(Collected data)
▬▬▬▬▬▬▬▬▬▬
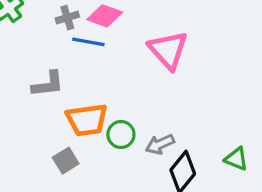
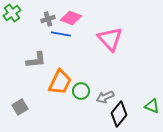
orange trapezoid: (87, 120) -> (60, 82), turned -56
gray square: (66, 161) -> (20, 107), moved

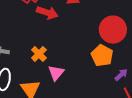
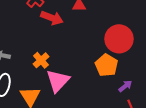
pink triangle: (56, 73) -> (58, 81), size x1.4

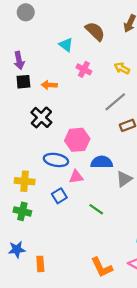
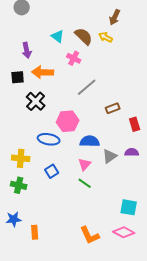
brown semicircle: (95, 31) -> (84, 36), moved
purple arrow: (19, 60) -> (27, 50), moved
yellow arrow: (122, 68) -> (106, 37), moved
black square: (23, 82) -> (18, 77), moved
orange arrow: (49, 85) -> (43, 72), size x1.5
gray line: (115, 102) -> (87, 87), moved
pink triangle: (76, 177) -> (85, 164), moved, turned -40

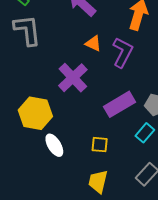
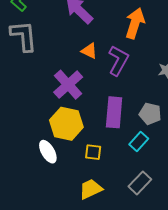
purple rectangle: (120, 104) -> (114, 112), turned -56
yellow hexagon: (35, 113) -> (66, 124), moved
yellow trapezoid: (98, 182) -> (91, 189), turned 50

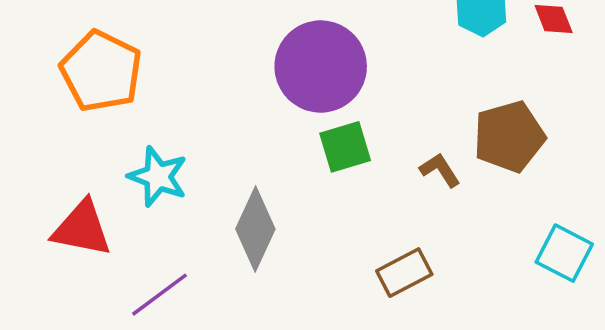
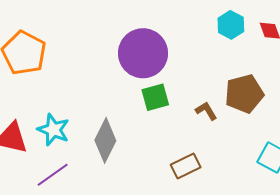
cyan star: (158, 177) -> (53, 130), moved

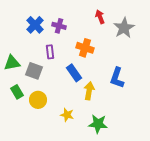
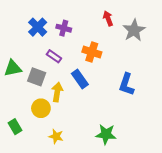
purple rectangle: (50, 52) -> (54, 56), turned -48
yellow arrow: (89, 91) -> (57, 92), moved
green rectangle: (17, 92) -> (15, 127), moved
yellow star: (67, 115) -> (56, 136), moved

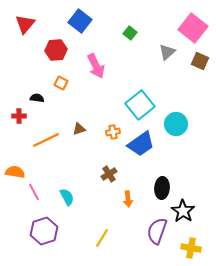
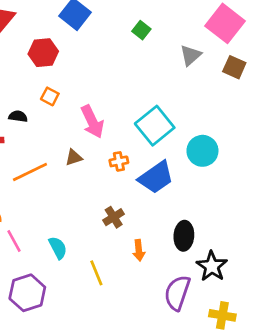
pink arrow: (96, 66) -> (92, 122), moved
yellow line: (102, 238) -> (96, 273), moved, turned -54

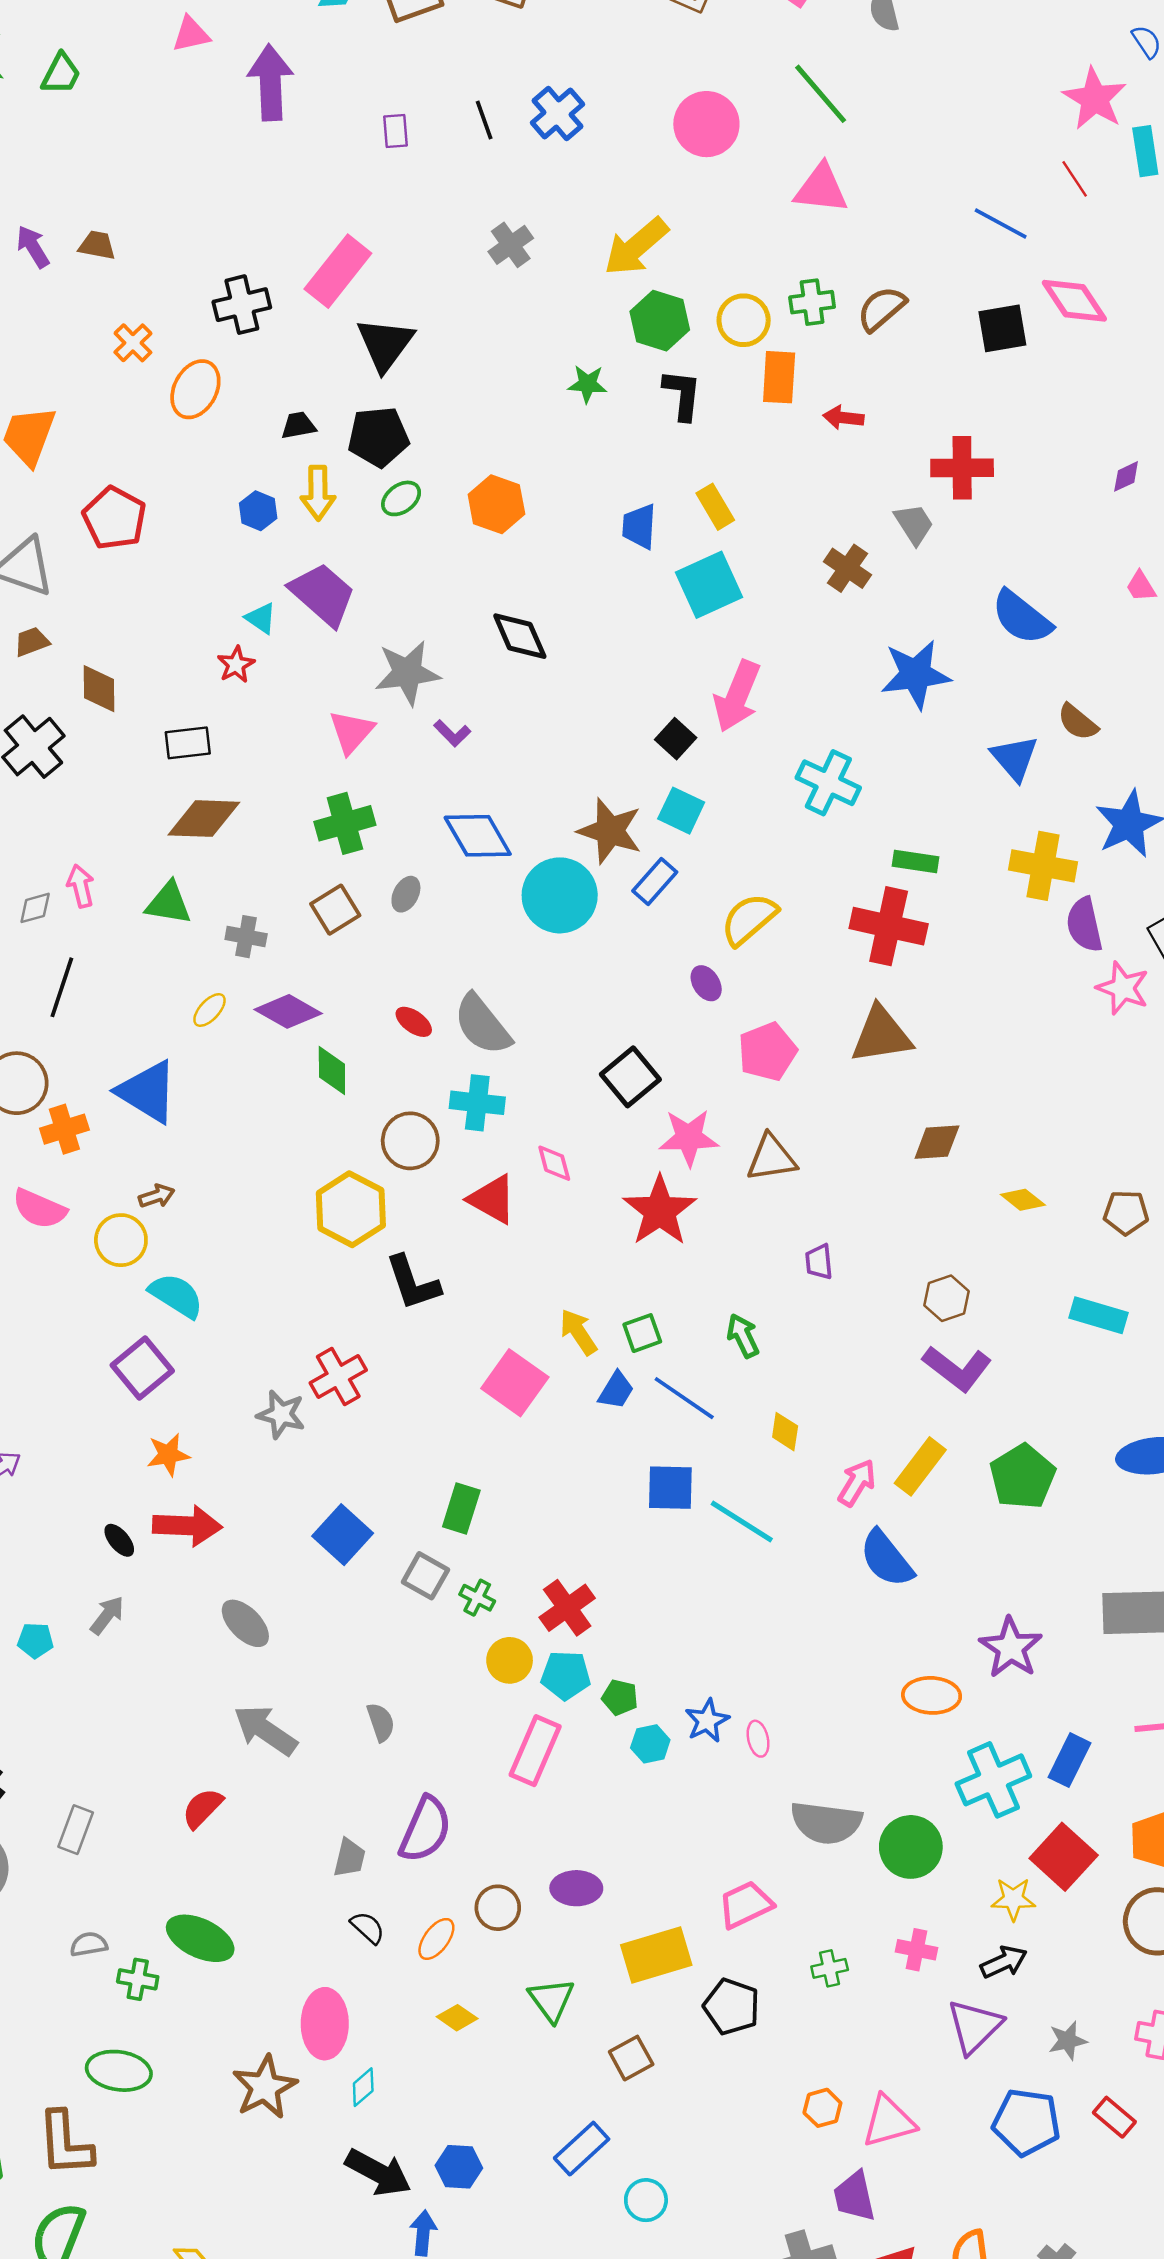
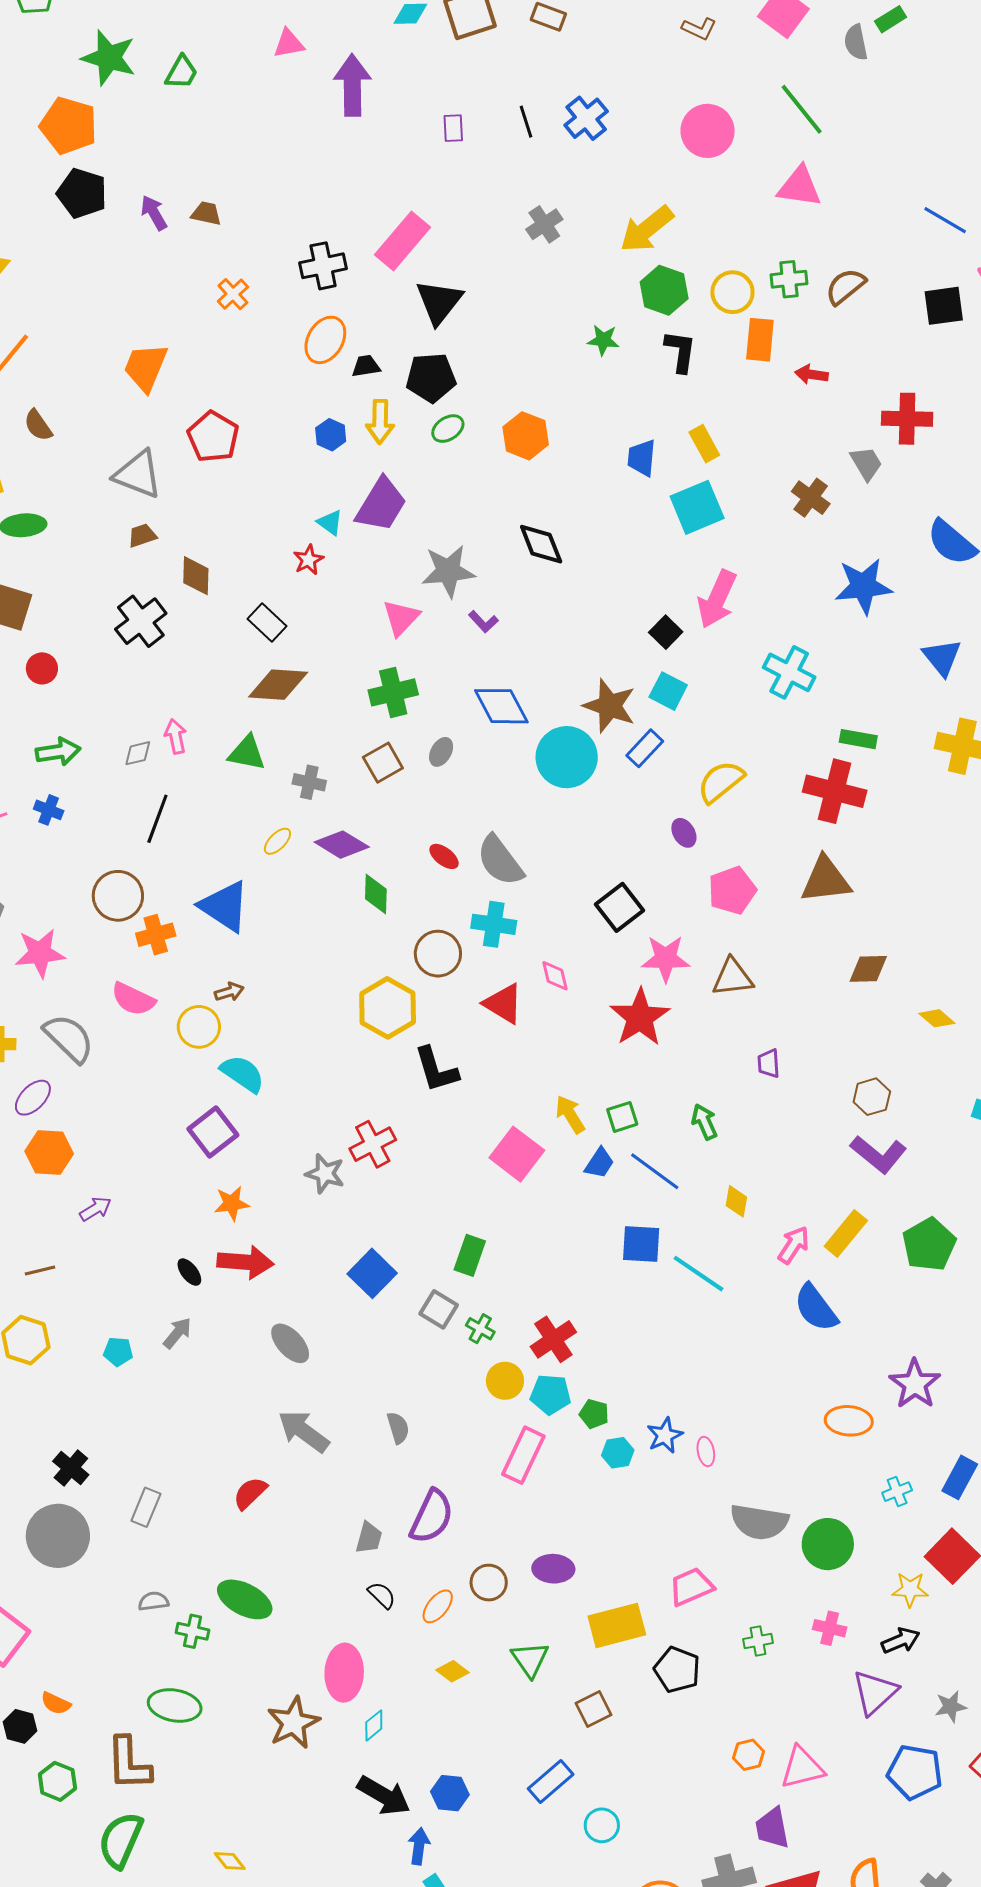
orange ellipse: (195, 389) -> (325, 340), moved
purple trapezoid: (323, 594) -> (381, 505), turned 78
black rectangle: (188, 743) -> (267, 622), turned 48
cyan cross: (993, 1780) -> (897, 1492), size x0.5

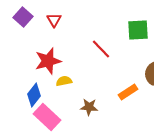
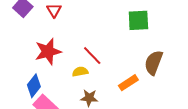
red line: (101, 49) -> (92, 56), moved
yellow semicircle: (64, 81) -> (80, 72), moved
▬▬▬▬▬▬▬▬▬▬
# [EXERCISE INSTRUCTIONS]
Your response must restate every record above exactly, with each picture omitted.

# [YOUR SOLUTION]
orange trapezoid: (87, 120) -> (60, 82), turned -56
gray square: (66, 161) -> (20, 107), moved

pink triangle: (56, 73) -> (58, 81), size x1.4

brown semicircle: (95, 31) -> (84, 36), moved
purple arrow: (19, 60) -> (27, 50), moved
yellow arrow: (122, 68) -> (106, 37), moved
black square: (23, 82) -> (18, 77), moved
orange arrow: (49, 85) -> (43, 72), size x1.5
gray line: (115, 102) -> (87, 87), moved
pink triangle: (76, 177) -> (85, 164), moved, turned -40

purple rectangle: (120, 104) -> (114, 112), turned -56
yellow hexagon: (35, 113) -> (66, 124), moved
yellow trapezoid: (98, 182) -> (91, 189), turned 50

cyan star: (158, 177) -> (53, 130), moved

purple rectangle: (50, 52) -> (54, 56), turned -48
yellow arrow: (89, 91) -> (57, 92), moved
green rectangle: (17, 92) -> (15, 127), moved
yellow star: (67, 115) -> (56, 136), moved

pink arrow: (96, 66) -> (92, 122), moved
yellow line: (102, 238) -> (96, 273), moved, turned -54

orange ellipse: (195, 389) -> (325, 340), moved
purple trapezoid: (323, 594) -> (381, 505), turned 78
black rectangle: (188, 743) -> (267, 622), turned 48
cyan cross: (993, 1780) -> (897, 1492), size x0.5

red line: (101, 49) -> (92, 56), moved
yellow semicircle: (64, 81) -> (80, 72), moved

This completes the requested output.